*** Opening of Task data ***
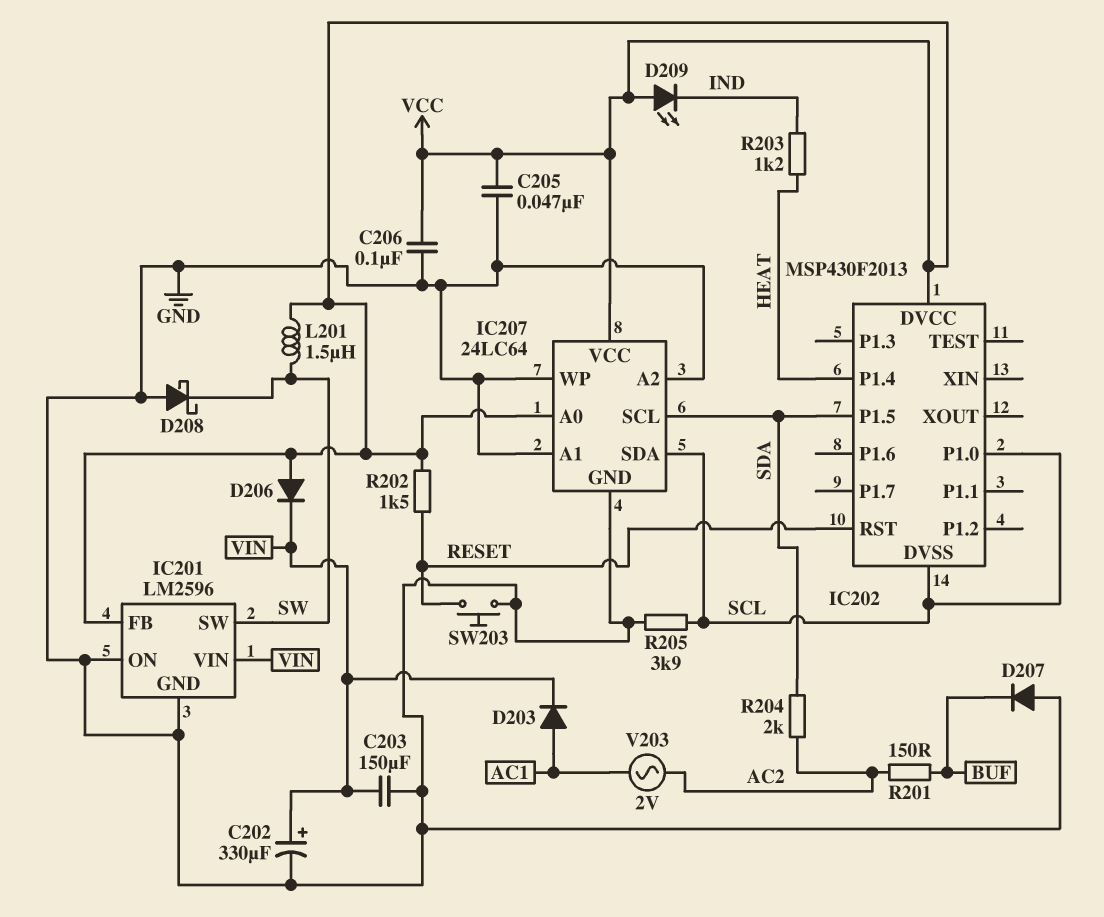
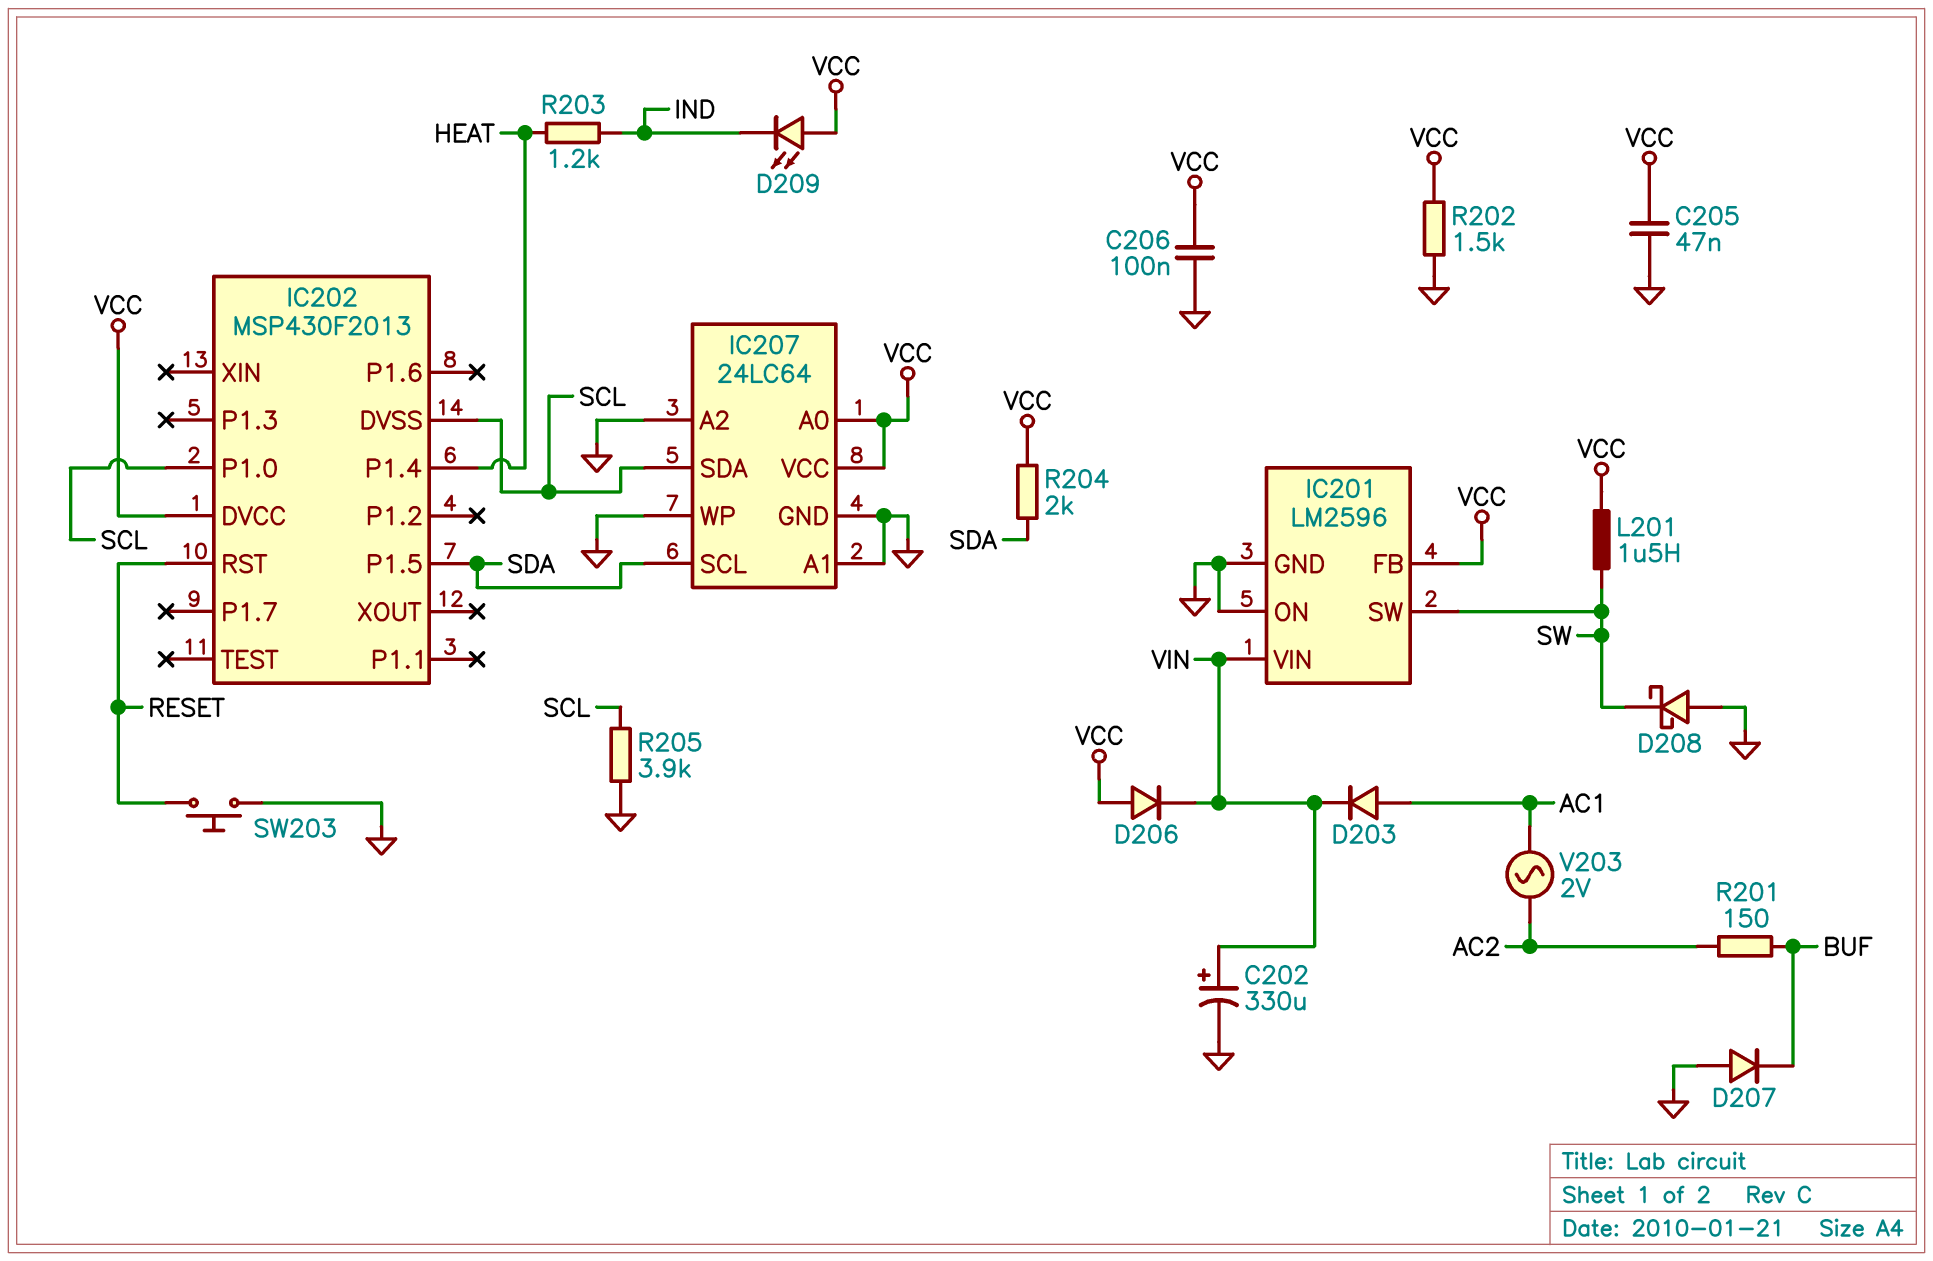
C203: 150uF (GND, VIN) -> none
R202: 1.5k (RESET, VCC) -> 1.5k (GND, VCC)
R204: 2k (AC2, SDA) -> 2k (SDA, VCC)

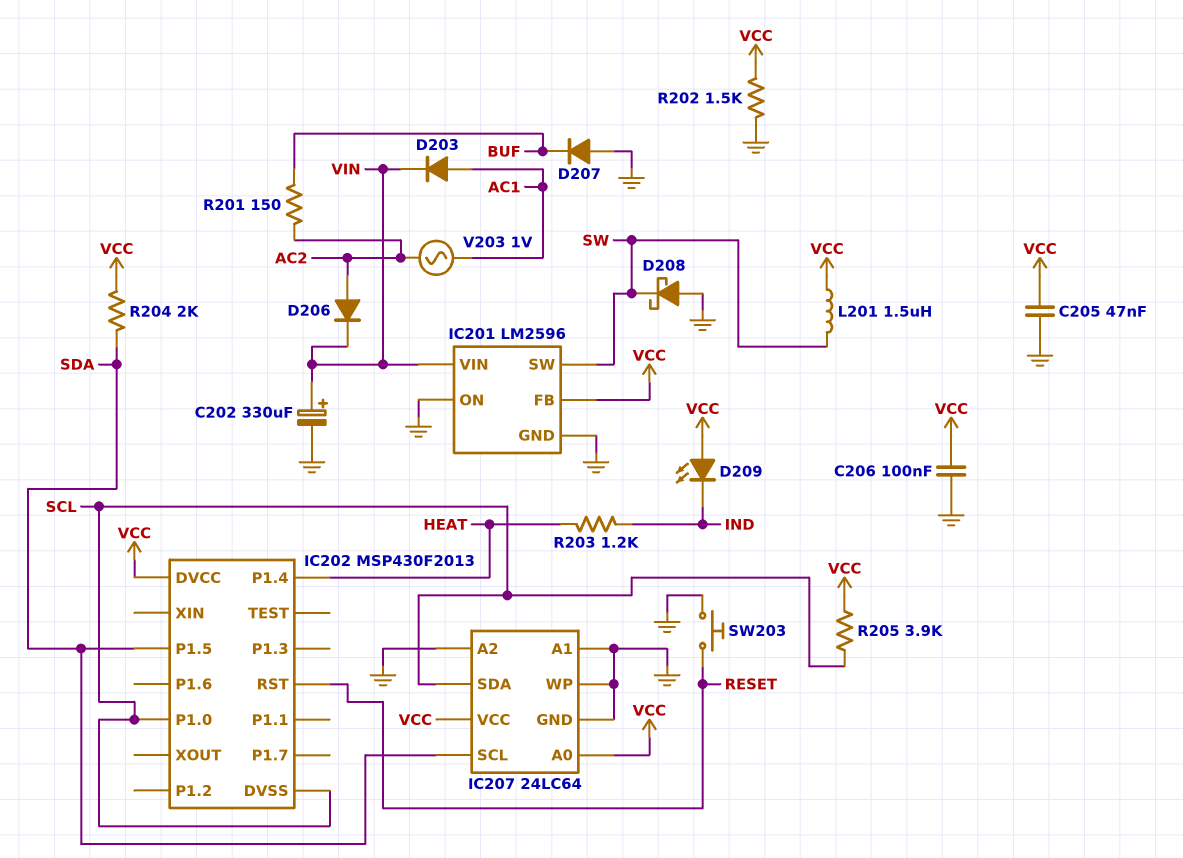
D206: diode (A VCC, K VIN) -> diode (A AC2, K VIN)
R205: 3.9k (GND, SCL) -> 3.9k (SCL, VCC)
V203: AC 2V (AC1, AC2) -> AC 1V (AC1, AC2)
*** Close of Task data ***
--- Task statement ---
For the records above, give every line again exactly and skip the pictures.

--- Solved exercise ---
C203: 150uF (GND, VIN) -> none
R202: 1.5k (RESET, VCC) -> 1.5k (GND, VCC)
R204: 2k (AC2, SDA) -> 2k (SDA, VCC)

D206: diode (A VCC, K VIN) -> diode (A AC2, K VIN)
R205: 3.9k (GND, SCL) -> 3.9k (SCL, VCC)
V203: AC 2V (AC1, AC2) -> AC 1V (AC1, AC2)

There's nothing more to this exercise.